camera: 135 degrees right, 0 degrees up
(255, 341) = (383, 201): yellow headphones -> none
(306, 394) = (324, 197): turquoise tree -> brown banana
==
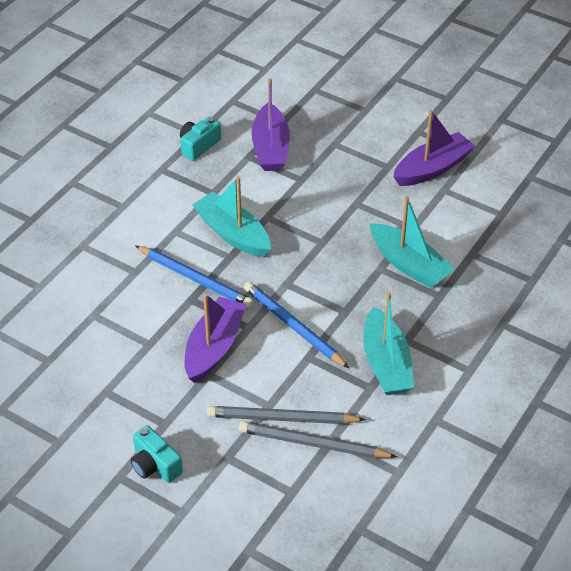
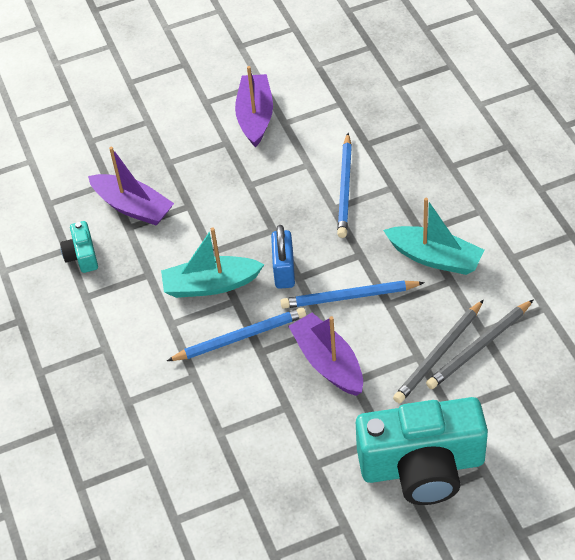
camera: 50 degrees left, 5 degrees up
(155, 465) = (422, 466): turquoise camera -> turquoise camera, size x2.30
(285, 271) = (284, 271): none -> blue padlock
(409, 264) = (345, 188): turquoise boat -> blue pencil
* * *
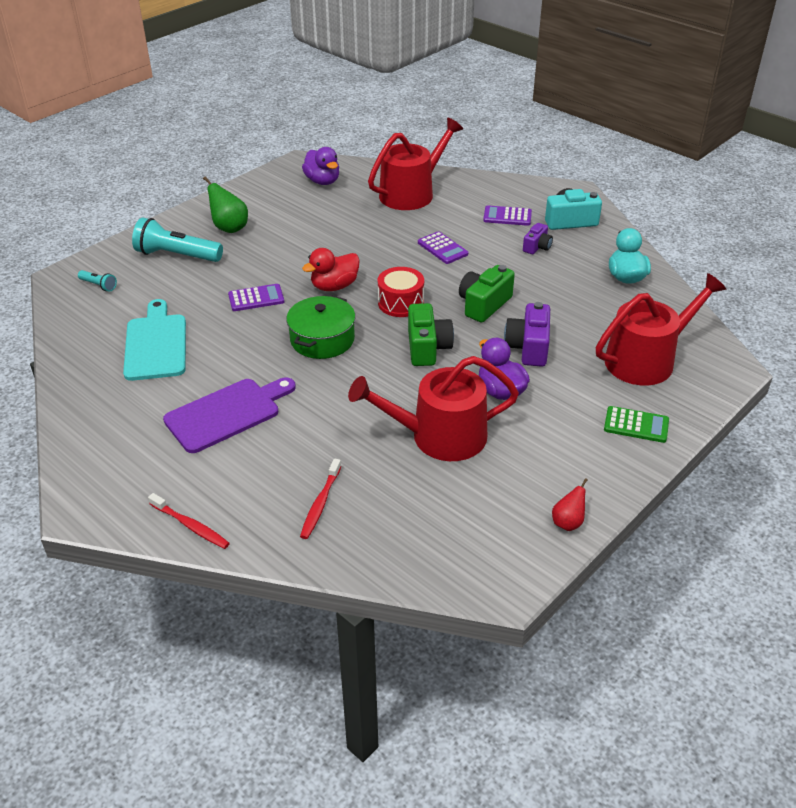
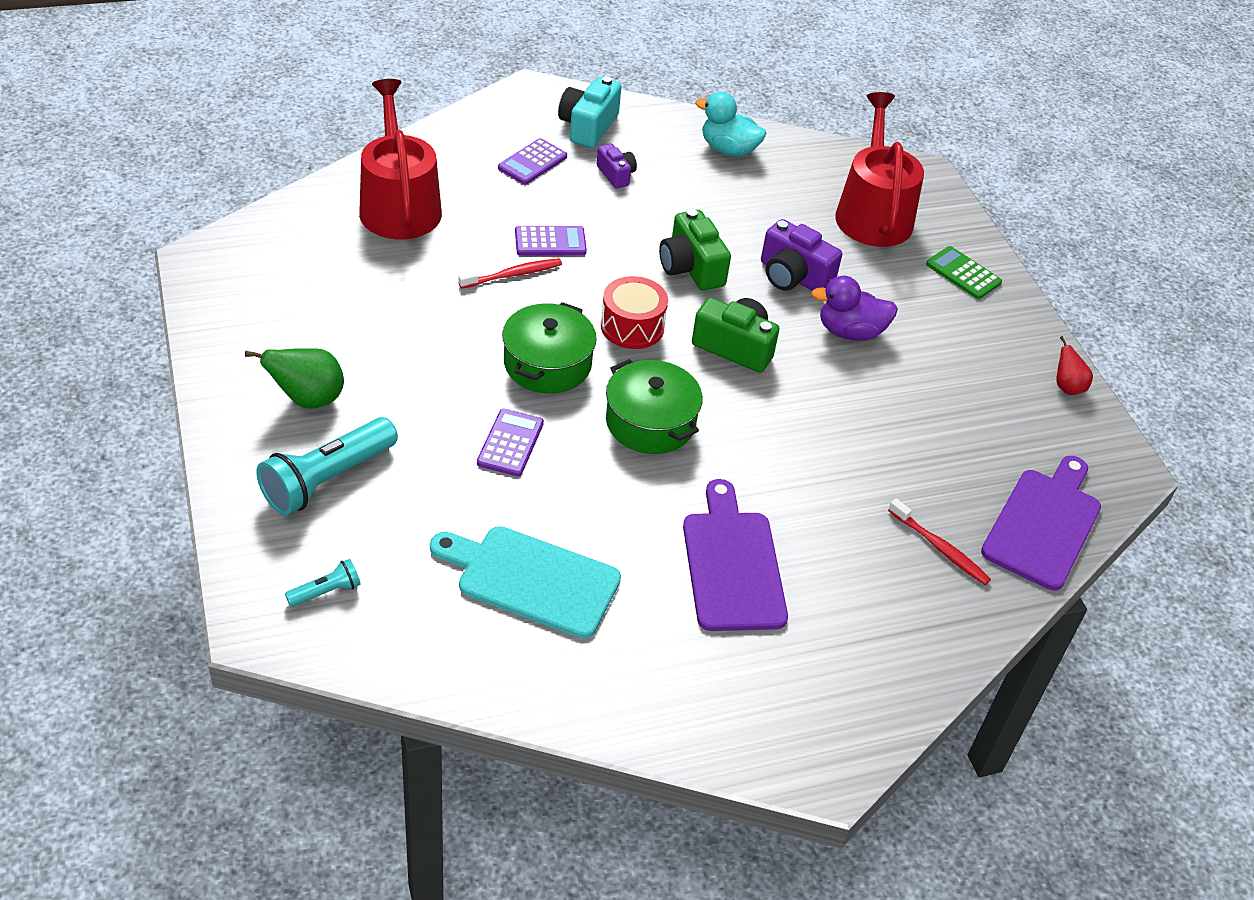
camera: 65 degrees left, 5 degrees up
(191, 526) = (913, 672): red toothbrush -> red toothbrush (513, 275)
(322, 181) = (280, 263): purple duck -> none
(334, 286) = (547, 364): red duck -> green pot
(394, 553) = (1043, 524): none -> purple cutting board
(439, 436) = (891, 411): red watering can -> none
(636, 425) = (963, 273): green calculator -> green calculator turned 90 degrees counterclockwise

◆ WHAT NEEDS TO BE DONE
Nothing but the lines holding the word "blue" should be returned from the listing above.

◆ OUTPUT BELOW
(285, 271) = (284, 271): none -> blue padlock
(409, 264) = (345, 188): turquoise boat -> blue pencil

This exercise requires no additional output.